(Records for locating described items)
-- Start --

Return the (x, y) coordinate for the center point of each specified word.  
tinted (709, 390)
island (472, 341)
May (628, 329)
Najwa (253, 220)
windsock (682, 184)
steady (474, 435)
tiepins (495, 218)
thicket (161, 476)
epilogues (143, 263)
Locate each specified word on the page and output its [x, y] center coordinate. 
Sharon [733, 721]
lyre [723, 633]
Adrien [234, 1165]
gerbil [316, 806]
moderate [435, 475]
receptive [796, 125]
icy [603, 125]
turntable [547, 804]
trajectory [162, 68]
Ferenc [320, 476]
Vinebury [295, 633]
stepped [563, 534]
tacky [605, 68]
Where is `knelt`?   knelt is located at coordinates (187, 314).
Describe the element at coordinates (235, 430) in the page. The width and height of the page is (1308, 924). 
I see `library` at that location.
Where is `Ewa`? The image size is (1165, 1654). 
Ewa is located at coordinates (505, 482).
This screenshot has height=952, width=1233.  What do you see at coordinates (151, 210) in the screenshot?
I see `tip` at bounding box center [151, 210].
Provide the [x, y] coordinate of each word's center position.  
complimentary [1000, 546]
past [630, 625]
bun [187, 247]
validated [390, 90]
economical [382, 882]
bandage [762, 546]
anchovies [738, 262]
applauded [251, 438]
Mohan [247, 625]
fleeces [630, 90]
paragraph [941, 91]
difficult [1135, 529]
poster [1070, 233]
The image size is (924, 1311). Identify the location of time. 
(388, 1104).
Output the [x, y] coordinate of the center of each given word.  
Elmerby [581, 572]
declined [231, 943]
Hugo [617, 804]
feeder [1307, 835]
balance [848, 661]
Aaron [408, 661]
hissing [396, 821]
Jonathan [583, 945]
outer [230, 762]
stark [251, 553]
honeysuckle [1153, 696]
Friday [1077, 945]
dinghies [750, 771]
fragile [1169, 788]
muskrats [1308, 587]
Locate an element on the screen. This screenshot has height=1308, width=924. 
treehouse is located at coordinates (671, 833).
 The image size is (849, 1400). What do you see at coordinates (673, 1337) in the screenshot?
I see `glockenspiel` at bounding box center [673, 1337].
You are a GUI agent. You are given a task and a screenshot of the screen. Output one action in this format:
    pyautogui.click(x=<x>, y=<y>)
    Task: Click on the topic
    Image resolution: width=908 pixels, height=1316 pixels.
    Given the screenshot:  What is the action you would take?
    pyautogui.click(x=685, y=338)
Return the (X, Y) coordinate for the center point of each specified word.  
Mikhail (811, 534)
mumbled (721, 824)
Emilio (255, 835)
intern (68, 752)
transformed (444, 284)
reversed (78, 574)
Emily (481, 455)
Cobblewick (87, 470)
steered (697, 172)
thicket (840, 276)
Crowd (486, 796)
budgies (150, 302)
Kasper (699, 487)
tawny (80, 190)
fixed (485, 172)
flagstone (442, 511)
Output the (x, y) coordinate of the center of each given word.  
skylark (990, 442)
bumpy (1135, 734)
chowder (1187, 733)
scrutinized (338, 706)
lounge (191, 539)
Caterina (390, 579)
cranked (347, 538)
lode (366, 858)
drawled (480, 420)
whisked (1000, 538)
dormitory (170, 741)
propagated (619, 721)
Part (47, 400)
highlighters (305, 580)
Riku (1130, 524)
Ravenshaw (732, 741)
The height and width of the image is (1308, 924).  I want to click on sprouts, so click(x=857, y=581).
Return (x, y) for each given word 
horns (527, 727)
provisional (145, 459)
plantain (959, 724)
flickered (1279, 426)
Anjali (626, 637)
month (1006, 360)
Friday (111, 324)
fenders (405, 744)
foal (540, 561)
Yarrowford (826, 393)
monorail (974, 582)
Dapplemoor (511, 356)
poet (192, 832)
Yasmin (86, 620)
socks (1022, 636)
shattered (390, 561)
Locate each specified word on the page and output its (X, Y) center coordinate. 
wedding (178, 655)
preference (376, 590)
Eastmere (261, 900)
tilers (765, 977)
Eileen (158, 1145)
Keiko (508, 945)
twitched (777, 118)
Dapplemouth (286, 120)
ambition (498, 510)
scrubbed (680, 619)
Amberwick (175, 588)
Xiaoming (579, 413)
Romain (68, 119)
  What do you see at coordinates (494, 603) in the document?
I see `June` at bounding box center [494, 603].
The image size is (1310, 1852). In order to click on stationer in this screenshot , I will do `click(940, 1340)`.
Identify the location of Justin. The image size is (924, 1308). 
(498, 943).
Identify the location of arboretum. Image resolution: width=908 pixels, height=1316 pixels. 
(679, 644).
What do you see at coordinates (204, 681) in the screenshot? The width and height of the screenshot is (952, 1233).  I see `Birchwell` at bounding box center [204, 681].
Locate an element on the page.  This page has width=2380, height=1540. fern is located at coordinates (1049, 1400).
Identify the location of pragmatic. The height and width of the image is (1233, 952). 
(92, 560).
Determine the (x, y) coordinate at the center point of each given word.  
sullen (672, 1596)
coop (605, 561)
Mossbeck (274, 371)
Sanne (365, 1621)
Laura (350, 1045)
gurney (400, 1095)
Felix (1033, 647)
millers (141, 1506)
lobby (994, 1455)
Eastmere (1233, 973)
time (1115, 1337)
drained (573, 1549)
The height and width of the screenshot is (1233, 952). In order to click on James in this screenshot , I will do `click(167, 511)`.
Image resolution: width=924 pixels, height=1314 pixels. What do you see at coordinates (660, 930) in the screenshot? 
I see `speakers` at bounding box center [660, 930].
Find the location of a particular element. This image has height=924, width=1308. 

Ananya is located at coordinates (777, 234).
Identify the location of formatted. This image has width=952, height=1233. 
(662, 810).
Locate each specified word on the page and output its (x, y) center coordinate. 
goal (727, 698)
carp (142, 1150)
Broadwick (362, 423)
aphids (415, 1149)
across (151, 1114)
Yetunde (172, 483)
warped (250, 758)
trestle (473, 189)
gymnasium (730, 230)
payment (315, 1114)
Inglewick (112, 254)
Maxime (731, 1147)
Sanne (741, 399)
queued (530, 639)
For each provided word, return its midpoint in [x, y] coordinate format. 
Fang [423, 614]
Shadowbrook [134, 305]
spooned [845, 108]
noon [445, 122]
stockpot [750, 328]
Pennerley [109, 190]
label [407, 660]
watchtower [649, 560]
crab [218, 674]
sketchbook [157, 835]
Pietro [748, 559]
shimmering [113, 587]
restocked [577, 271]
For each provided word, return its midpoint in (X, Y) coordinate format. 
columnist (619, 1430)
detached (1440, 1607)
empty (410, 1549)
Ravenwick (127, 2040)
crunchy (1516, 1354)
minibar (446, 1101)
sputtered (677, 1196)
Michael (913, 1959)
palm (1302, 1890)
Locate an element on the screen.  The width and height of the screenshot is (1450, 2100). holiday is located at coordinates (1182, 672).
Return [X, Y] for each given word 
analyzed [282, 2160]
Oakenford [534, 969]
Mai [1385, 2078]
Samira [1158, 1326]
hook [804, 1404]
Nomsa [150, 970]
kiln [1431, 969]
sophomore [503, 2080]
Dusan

-- End --

- **Short exercise**:
Copy every line of the material above without changing anything.

- **The result**:
Return the (x, y) coordinate for the center point of each specified word.  
tinted (709, 390)
island (472, 341)
May (628, 329)
Najwa (253, 220)
windsock (682, 184)
steady (474, 435)
tiepins (495, 218)
thicket (161, 476)
epilogues (143, 263)
Locate each specified word on the page and output its [x, y] center coordinate. 
Sharon [733, 721]
lyre [723, 633]
Adrien [234, 1165]
gerbil [316, 806]
moderate [435, 475]
receptive [796, 125]
icy [603, 125]
turntable [547, 804]
trajectory [162, 68]
Ferenc [320, 476]
Vinebury [295, 633]
stepped [563, 534]
tacky [605, 68]
Where is `knelt`?   knelt is located at coordinates (187, 314).
Describe the element at coordinates (235, 430) in the page. The width and height of the page is (1308, 924). 
I see `library` at that location.
Where is `Ewa`? The image size is (1165, 1654). 
Ewa is located at coordinates (505, 482).
This screenshot has height=952, width=1233.  What do you see at coordinates (151, 210) in the screenshot?
I see `tip` at bounding box center [151, 210].
Provide the [x, y] coordinate of each word's center position.  
complimentary [1000, 546]
past [630, 625]
bun [187, 247]
validated [390, 90]
economical [382, 882]
bandage [762, 546]
anchovies [738, 262]
applauded [251, 438]
Mohan [247, 625]
fleeces [630, 90]
paragraph [941, 91]
difficult [1135, 529]
poster [1070, 233]
The image size is (924, 1311). Identify the location of time. 
(388, 1104).
Output the [x, y] coordinate of the center of each given word.  
Elmerby [581, 572]
declined [231, 943]
Hugo [617, 804]
feeder [1307, 835]
balance [848, 661]
Aaron [408, 661]
hissing [396, 821]
Jonathan [583, 945]
outer [230, 762]
stark [251, 553]
honeysuckle [1153, 696]
Friday [1077, 945]
dinghies [750, 771]
fragile [1169, 788]
muskrats [1308, 587]
Locate an element on the screen. This screenshot has height=1308, width=924. 
treehouse is located at coordinates (671, 833).
 The image size is (849, 1400). What do you see at coordinates (673, 1337) in the screenshot?
I see `glockenspiel` at bounding box center [673, 1337].
You are a GUI agent. You are given a task and a screenshot of the screen. Output one action in this format:
    pyautogui.click(x=<x>, y=<y>)
    Task: Click on the topic
    Image resolution: width=908 pixels, height=1316 pixels.
    Given the screenshot:  What is the action you would take?
    pyautogui.click(x=685, y=338)
Return the (X, Y) coordinate for the center point of each specified word.  
Mikhail (811, 534)
mumbled (721, 824)
Emilio (255, 835)
intern (68, 752)
transformed (444, 284)
reversed (78, 574)
Emily (481, 455)
Cobblewick (87, 470)
steered (697, 172)
thicket (840, 276)
Crowd (486, 796)
budgies (150, 302)
Kasper (699, 487)
tawny (80, 190)
fixed (485, 172)
flagstone (442, 511)
Output the (x, y) coordinate of the center of each given word.  
skylark (990, 442)
bumpy (1135, 734)
chowder (1187, 733)
scrutinized (338, 706)
lounge (191, 539)
Caterina (390, 579)
cranked (347, 538)
lode (366, 858)
drawled (480, 420)
whisked (1000, 538)
dormitory (170, 741)
propagated (619, 721)
Part (47, 400)
highlighters (305, 580)
Riku (1130, 524)
Ravenshaw (732, 741)
The height and width of the image is (1308, 924).  I want to click on sprouts, so click(x=857, y=581).
Return (x, y) for each given word 
horns (527, 727)
provisional (145, 459)
plantain (959, 724)
flickered (1279, 426)
Anjali (626, 637)
month (1006, 360)
Friday (111, 324)
fenders (405, 744)
foal (540, 561)
Yarrowford (826, 393)
monorail (974, 582)
Dapplemoor (511, 356)
poet (192, 832)
Yasmin (86, 620)
socks (1022, 636)
shattered (390, 561)
Locate each specified word on the page and output its (X, Y) center coordinate. 
wedding (178, 655)
preference (376, 590)
Eastmere (261, 900)
tilers (765, 977)
Eileen (158, 1145)
Keiko (508, 945)
twitched (777, 118)
Dapplemouth (286, 120)
ambition (498, 510)
scrubbed (680, 619)
Amberwick (175, 588)
Xiaoming (579, 413)
Romain (68, 119)
  What do you see at coordinates (494, 603) in the document?
I see `June` at bounding box center [494, 603].
The image size is (1310, 1852). In order to click on stationer in this screenshot , I will do `click(940, 1340)`.
Identify the location of Justin. The image size is (924, 1308). 
(498, 943).
Identify the location of arboretum. Image resolution: width=908 pixels, height=1316 pixels. 
(679, 644).
What do you see at coordinates (204, 681) in the screenshot? The width and height of the screenshot is (952, 1233).  I see `Birchwell` at bounding box center [204, 681].
Locate an element on the page.  This page has width=2380, height=1540. fern is located at coordinates (1049, 1400).
Identify the location of pragmatic. The height and width of the image is (1233, 952). 
(92, 560).
Determine the (x, y) coordinate at the center point of each given word.  
sullen (672, 1596)
coop (605, 561)
Mossbeck (274, 371)
Sanne (365, 1621)
Laura (350, 1045)
gurney (400, 1095)
Felix (1033, 647)
millers (141, 1506)
lobby (994, 1455)
Eastmere (1233, 973)
time (1115, 1337)
drained (573, 1549)
The height and width of the screenshot is (1233, 952). In order to click on James in this screenshot , I will do `click(167, 511)`.
Image resolution: width=924 pixels, height=1314 pixels. What do you see at coordinates (660, 930) in the screenshot? 
I see `speakers` at bounding box center [660, 930].
Find the location of a particular element. This image has height=924, width=1308. 

Ananya is located at coordinates (777, 234).
Identify the location of formatted. This image has width=952, height=1233. 
(662, 810).
Locate each specified word on the page and output its (x, y) center coordinate. 
goal (727, 698)
carp (142, 1150)
Broadwick (362, 423)
aphids (415, 1149)
across (151, 1114)
Yetunde (172, 483)
warped (250, 758)
trestle (473, 189)
gymnasium (730, 230)
payment (315, 1114)
Inglewick (112, 254)
Maxime (731, 1147)
Sanne (741, 399)
queued (530, 639)
For each provided word, return its midpoint in [x, y] coordinate format. 
Fang [423, 614]
Shadowbrook [134, 305]
spooned [845, 108]
noon [445, 122]
stockpot [750, 328]
Pennerley [109, 190]
label [407, 660]
watchtower [649, 560]
crab [218, 674]
sketchbook [157, 835]
Pietro [748, 559]
shimmering [113, 587]
restocked [577, 271]
For each provided word, return its midpoint in (X, Y) coordinate format. 
columnist (619, 1430)
detached (1440, 1607)
empty (410, 1549)
Ravenwick (127, 2040)
crunchy (1516, 1354)
minibar (446, 1101)
sputtered (677, 1196)
Michael (913, 1959)
palm (1302, 1890)
Locate an element on the screen.  The width and height of the screenshot is (1450, 2100). holiday is located at coordinates (1182, 672).
Return [X, Y] for each given word 
analyzed [282, 2160]
Oakenford [534, 969]
Mai [1385, 2078]
Samira [1158, 1326]
hook [804, 1404]
Nomsa [150, 970]
kiln [1431, 969]
sophomore [503, 2080]
Dusan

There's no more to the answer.